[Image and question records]
※ ※ ※
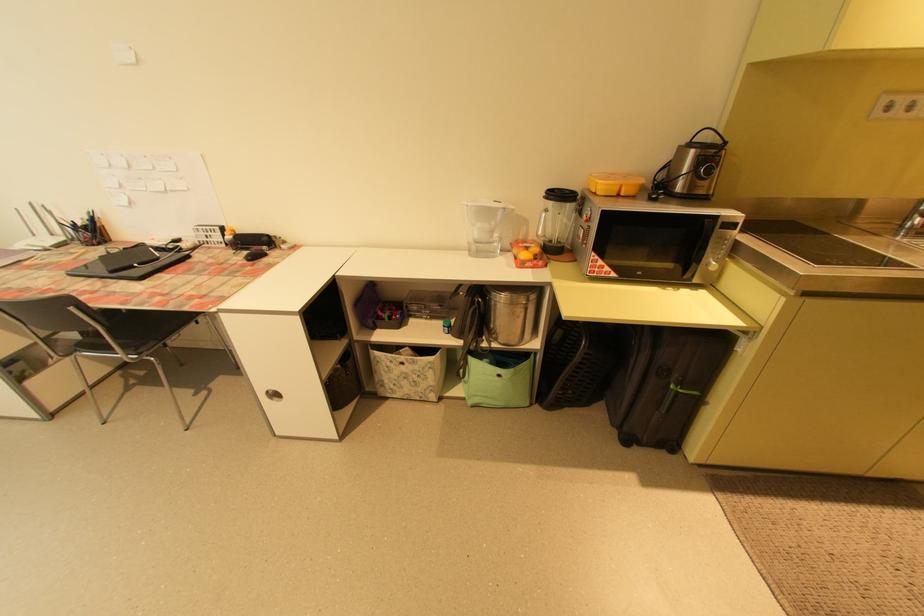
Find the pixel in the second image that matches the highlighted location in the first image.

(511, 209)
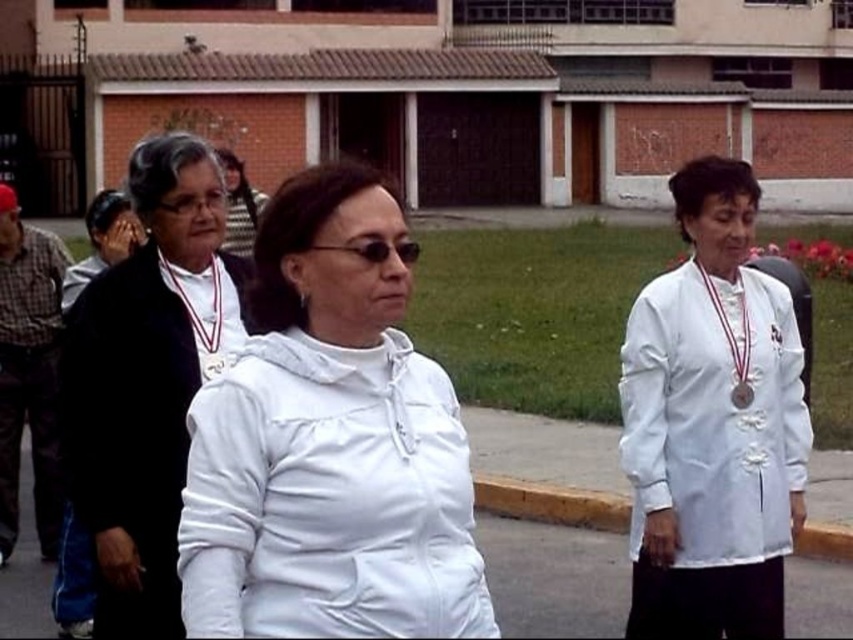
Who is more distant from viewer, (x=247, y=189) or (x=219, y=365)?

Point (x=247, y=189)

Image resolution: width=853 pixels, height=640 pixels. Describe the element at coordinates (239, 205) in the screenshot. I see `matte black jacket at upper center` at that location.

This screenshot has width=853, height=640. Identify the location of matte black jacket at upper center. (239, 205).

Which is more to the left, white matte lab coat at center or black plastic sunglasses at center?

Positioned to the left is black plastic sunglasses at center.

Can you confirm if white matte lab coat at center is taller than black plastic sunglasses at center?

Correct, white matte lab coat at center is much taller as black plastic sunglasses at center.

Locate an element on the screen. This screenshot has height=640, width=853. white matte lab coat at center is located at coordinates (712, 416).

Does white matte lab coat at center have a lesser width compared to silver metallic medal at center?

No, white matte lab coat at center is not thinner than silver metallic medal at center.

Looking at this image, is white matte lab coat at center bigger than silver metallic medal at center?

Correct, white matte lab coat at center is larger in size than silver metallic medal at center.

Is point (701, 480) positioned behind point (218, 362)?

Yes, point (701, 480) is farther from viewer.

Where is `white matte lab coat at center`? The height and width of the screenshot is (640, 853). white matte lab coat at center is located at coordinates (712, 416).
※ ※ ※
### Given exercise
Copy the listing above line for line, leaving out the pictures.

### Solution below
Find the pixel in the second image that matches the highlighted location in the first image.

(511, 209)
Who is more distant from viewer, (x=247, y=189) or (x=219, y=365)?

Point (x=247, y=189)

Image resolution: width=853 pixels, height=640 pixels. Describe the element at coordinates (239, 205) in the screenshot. I see `matte black jacket at upper center` at that location.

This screenshot has width=853, height=640. Identify the location of matte black jacket at upper center. (239, 205).

Which is more to the left, white matte lab coat at center or black plastic sunglasses at center?

Positioned to the left is black plastic sunglasses at center.

Can you confirm if white matte lab coat at center is taller than black plastic sunglasses at center?

Correct, white matte lab coat at center is much taller as black plastic sunglasses at center.

Locate an element on the screen. This screenshot has height=640, width=853. white matte lab coat at center is located at coordinates (712, 416).

Does white matte lab coat at center have a lesser width compared to silver metallic medal at center?

No, white matte lab coat at center is not thinner than silver metallic medal at center.

Looking at this image, is white matte lab coat at center bigger than silver metallic medal at center?

Correct, white matte lab coat at center is larger in size than silver metallic medal at center.

Is point (701, 480) positioned behind point (218, 362)?

Yes, point (701, 480) is farther from viewer.

Where is `white matte lab coat at center`? The height and width of the screenshot is (640, 853). white matte lab coat at center is located at coordinates (712, 416).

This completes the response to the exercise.